→ WRITTEN REQUEST
Express everything from the start of the items down to the line containing "emphasized [693, 927]" as a two-column CSV with the columns item and answer. Use one row per item, put each value in its own quoted field, and replace line breaks with spaces.

[Word and element location data]
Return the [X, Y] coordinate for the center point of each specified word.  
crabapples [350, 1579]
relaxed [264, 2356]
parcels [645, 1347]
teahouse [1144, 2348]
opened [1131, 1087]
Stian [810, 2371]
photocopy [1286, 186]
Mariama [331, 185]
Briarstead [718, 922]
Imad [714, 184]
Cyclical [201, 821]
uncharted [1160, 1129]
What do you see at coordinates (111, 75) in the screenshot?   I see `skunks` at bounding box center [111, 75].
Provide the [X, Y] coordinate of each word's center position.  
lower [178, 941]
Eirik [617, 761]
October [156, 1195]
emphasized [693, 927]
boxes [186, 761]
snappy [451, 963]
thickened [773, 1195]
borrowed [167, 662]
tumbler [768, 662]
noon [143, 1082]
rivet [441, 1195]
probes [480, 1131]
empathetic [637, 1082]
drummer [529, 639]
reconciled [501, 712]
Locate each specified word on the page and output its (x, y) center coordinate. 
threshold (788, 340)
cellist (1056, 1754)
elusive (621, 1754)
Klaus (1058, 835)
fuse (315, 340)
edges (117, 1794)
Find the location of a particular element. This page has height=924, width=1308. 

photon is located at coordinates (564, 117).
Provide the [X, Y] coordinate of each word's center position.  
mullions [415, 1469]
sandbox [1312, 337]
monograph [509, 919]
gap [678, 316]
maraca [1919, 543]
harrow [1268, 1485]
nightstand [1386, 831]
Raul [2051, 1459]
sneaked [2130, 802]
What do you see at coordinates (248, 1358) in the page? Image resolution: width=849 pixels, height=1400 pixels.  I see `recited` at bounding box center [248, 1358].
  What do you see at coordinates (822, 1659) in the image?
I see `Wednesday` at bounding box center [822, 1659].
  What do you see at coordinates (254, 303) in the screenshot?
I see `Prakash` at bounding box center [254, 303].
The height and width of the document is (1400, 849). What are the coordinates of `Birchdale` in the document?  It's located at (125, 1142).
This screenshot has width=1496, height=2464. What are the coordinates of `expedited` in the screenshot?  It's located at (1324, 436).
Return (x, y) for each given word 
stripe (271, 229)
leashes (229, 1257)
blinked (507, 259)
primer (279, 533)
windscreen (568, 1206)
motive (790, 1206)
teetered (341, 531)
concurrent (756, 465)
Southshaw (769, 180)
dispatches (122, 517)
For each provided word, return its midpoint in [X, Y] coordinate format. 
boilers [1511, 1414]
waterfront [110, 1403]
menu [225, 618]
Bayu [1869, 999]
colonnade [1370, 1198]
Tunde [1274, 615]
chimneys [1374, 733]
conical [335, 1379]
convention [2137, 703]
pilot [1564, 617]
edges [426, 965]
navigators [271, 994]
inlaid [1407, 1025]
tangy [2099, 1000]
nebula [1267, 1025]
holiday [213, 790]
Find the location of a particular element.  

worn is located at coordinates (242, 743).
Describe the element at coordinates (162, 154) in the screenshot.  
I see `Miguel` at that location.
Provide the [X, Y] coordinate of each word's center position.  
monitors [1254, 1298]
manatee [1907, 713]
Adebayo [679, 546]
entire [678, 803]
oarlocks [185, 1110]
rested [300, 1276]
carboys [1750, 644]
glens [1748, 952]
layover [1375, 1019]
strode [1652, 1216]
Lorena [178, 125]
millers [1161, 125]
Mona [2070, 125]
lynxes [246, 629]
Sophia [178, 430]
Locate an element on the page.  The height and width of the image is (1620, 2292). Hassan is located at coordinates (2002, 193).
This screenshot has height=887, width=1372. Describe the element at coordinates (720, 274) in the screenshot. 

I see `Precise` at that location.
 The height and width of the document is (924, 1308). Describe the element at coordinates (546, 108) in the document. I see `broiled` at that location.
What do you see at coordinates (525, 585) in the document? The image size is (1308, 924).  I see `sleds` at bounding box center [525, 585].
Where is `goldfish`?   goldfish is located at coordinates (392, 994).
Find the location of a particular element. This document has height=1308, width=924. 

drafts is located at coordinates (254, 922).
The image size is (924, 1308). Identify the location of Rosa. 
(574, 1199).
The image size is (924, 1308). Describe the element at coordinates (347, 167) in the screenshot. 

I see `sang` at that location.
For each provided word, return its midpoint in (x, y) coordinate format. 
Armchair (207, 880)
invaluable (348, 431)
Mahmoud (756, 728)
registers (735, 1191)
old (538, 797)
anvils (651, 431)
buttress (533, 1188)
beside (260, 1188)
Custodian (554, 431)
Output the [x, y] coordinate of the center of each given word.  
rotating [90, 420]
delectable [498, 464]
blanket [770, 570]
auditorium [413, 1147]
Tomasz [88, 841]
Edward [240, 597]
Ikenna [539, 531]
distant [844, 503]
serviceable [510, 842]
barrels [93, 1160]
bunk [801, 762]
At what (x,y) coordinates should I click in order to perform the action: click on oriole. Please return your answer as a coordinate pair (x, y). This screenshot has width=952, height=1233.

→ ANSWER IN FULL
item,answer
"Return the [X, Y] coordinate for the center point of each specified word. crabapples","[350, 1579]"
"relaxed","[264, 2356]"
"parcels","[645, 1347]"
"teahouse","[1144, 2348]"
"opened","[1131, 1087]"
"Stian","[810, 2371]"
"photocopy","[1286, 186]"
"Mariama","[331, 185]"
"Briarstead","[718, 922]"
"Imad","[714, 184]"
"Cyclical","[201, 821]"
"uncharted","[1160, 1129]"
"What do you see at coordinates (111, 75) in the screenshot?","I see `skunks` at bounding box center [111, 75]."
"Provide the [X, Y] coordinate of each word's center position. lower","[178, 941]"
"Eirik","[617, 761]"
"October","[156, 1195]"
"emphasized","[693, 927]"